## TASK INSTRUCTIONS:
Copy exactly, no pictures: every line from the one that contains "OLED1: SSD1306 -> SH1106" through the end of the entries below.
*** Begin section ***
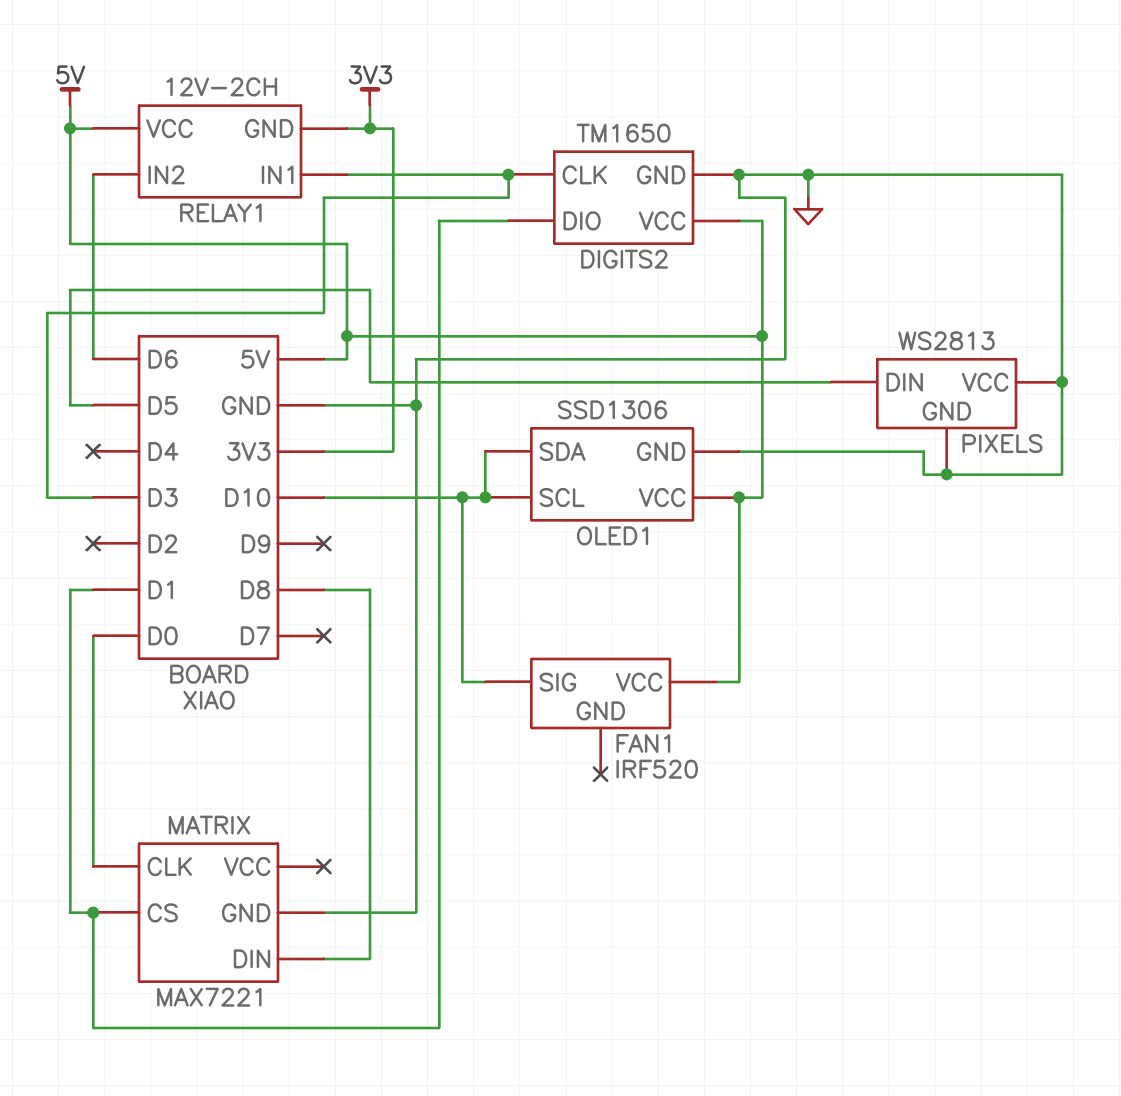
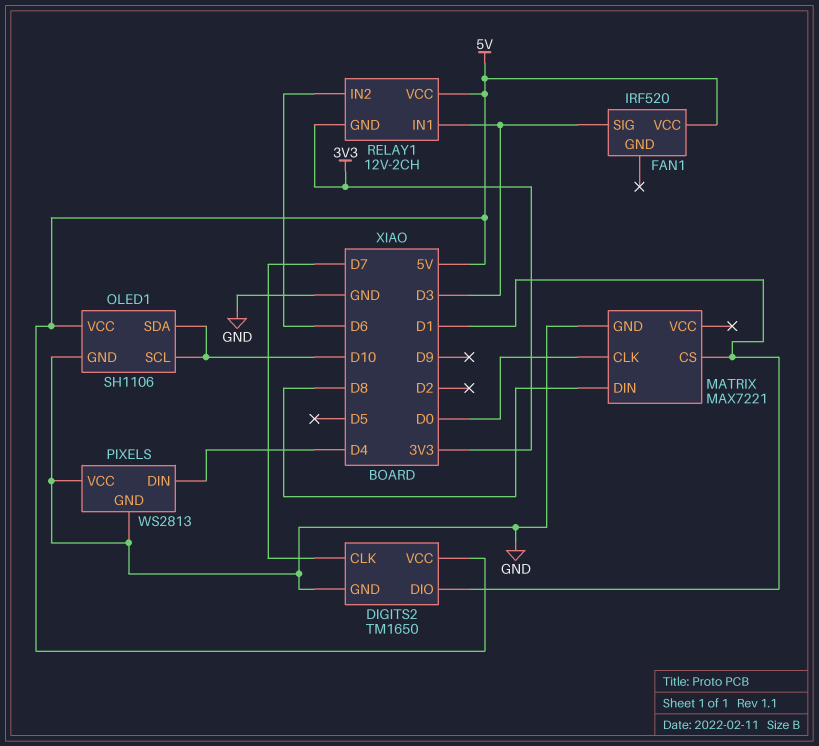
DIGITS2 pin CLK: D3 -> D7
FAN1 pin SIG: D10 -> D3
OLED1: SSD1306 -> SH1106
PIXELS pin DIN: D5 -> D4

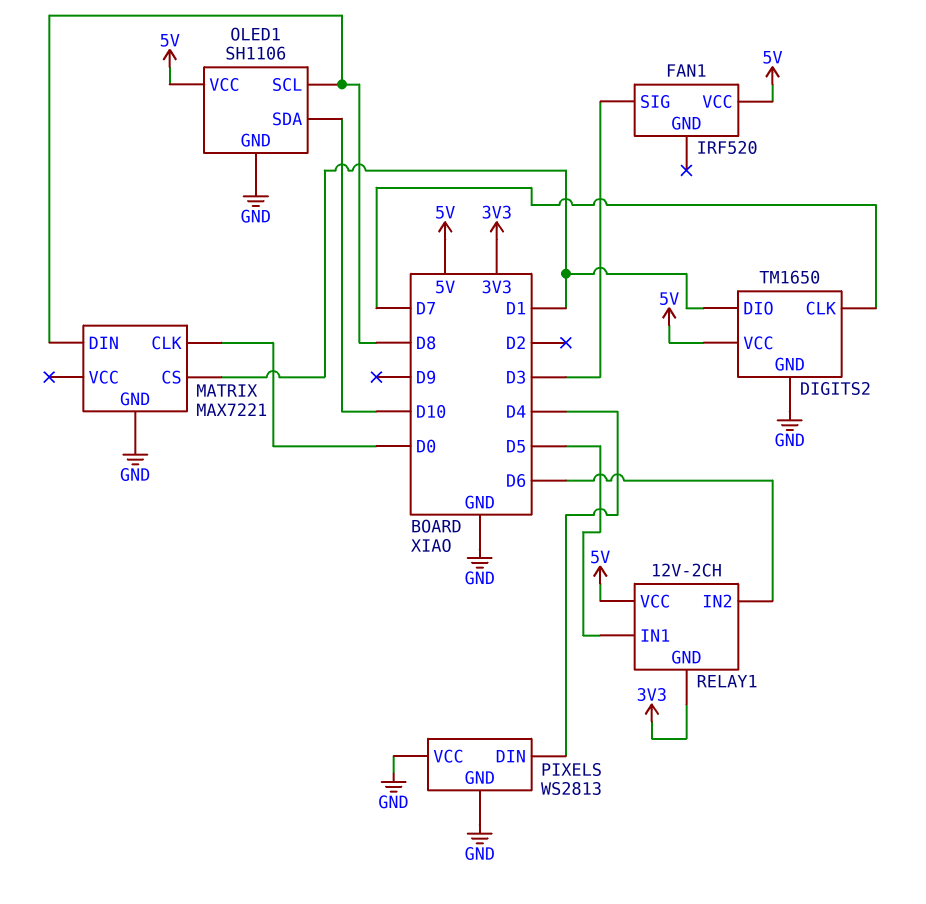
OLED1 pin SCL: D10 -> D8
RELAY1 pin IN1: D3 -> D5

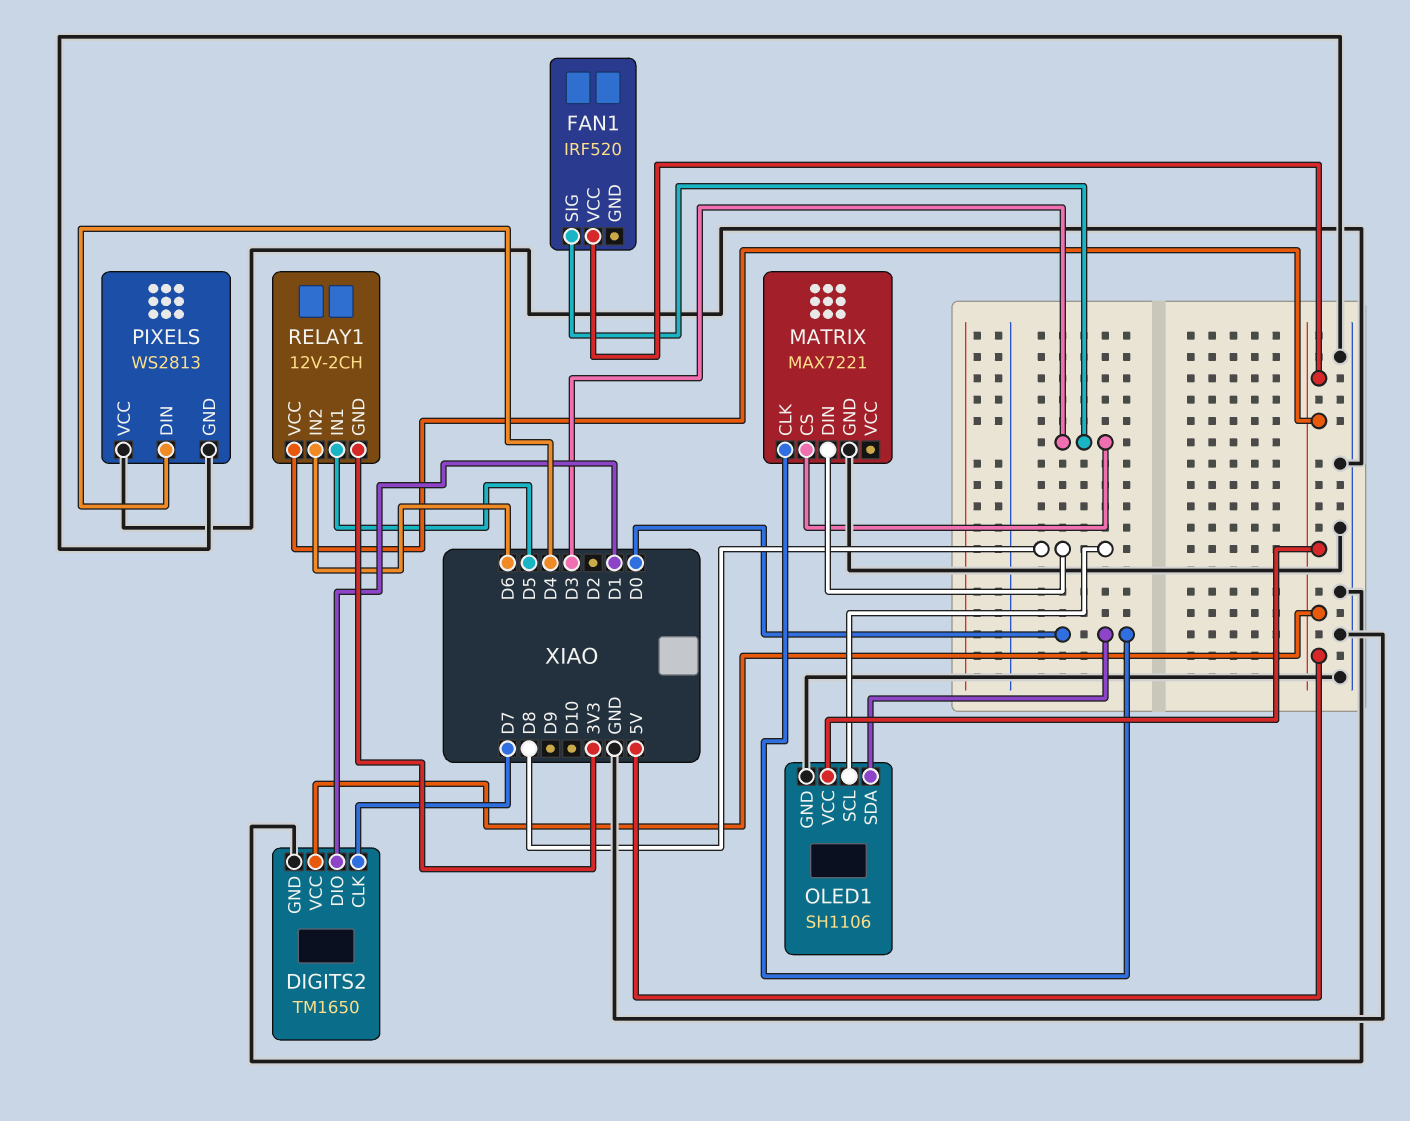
MATRIX pin CS: D1 -> D3
OLED1 pin SDA: D10 -> D0

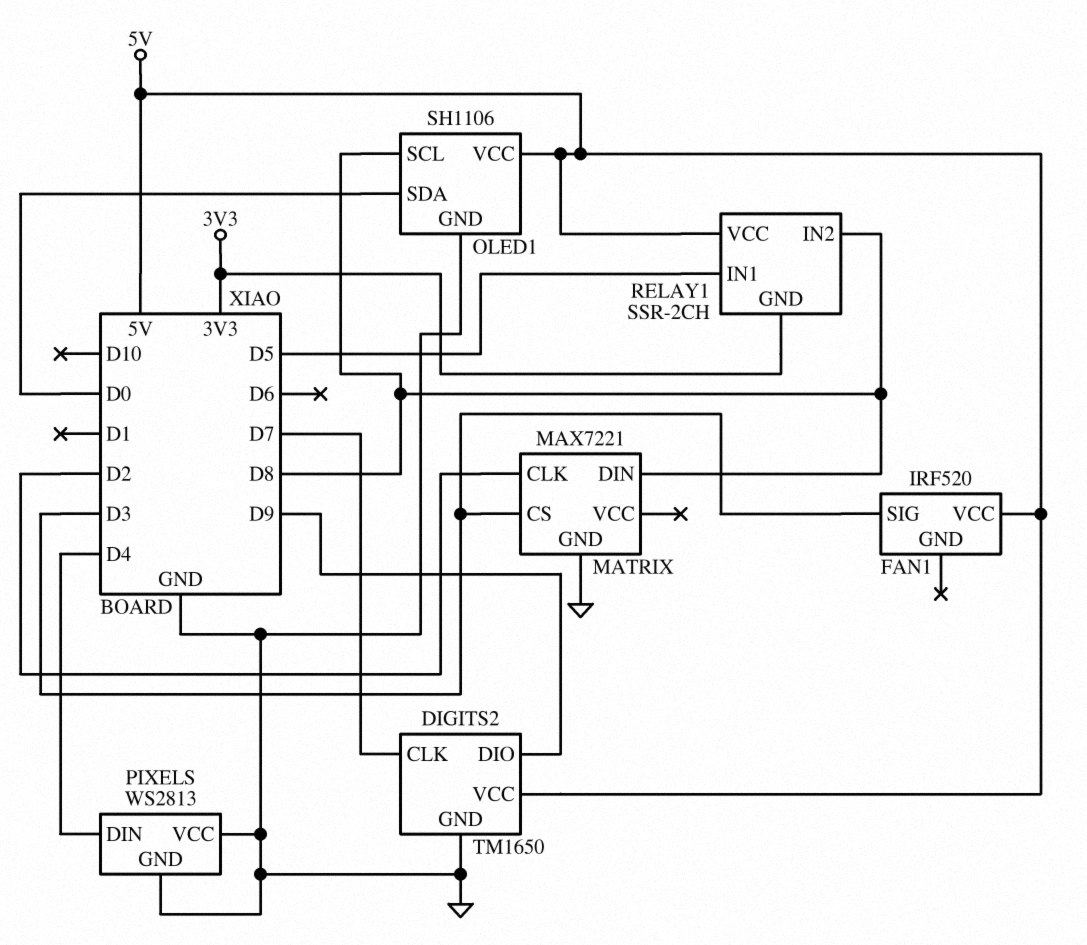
DIGITS2 pin DIO: D1 -> D9
MATRIX pin CLK: D0 -> D2
RELAY1: 12V-2CH -> SSR-2CH
RELAY1 pin IN2: D6 -> D8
*** End section ***
## RESULT BELOW:
OLED1: SSD1306 -> SH1106
PIXELS pin DIN: D5 -> D4

OLED1 pin SCL: D10 -> D8
RELAY1 pin IN1: D3 -> D5

MATRIX pin CS: D1 -> D3
OLED1 pin SDA: D10 -> D0

DIGITS2 pin DIO: D1 -> D9
MATRIX pin CLK: D0 -> D2
RELAY1: 12V-2CH -> SSR-2CH
RELAY1 pin IN2: D6 -> D8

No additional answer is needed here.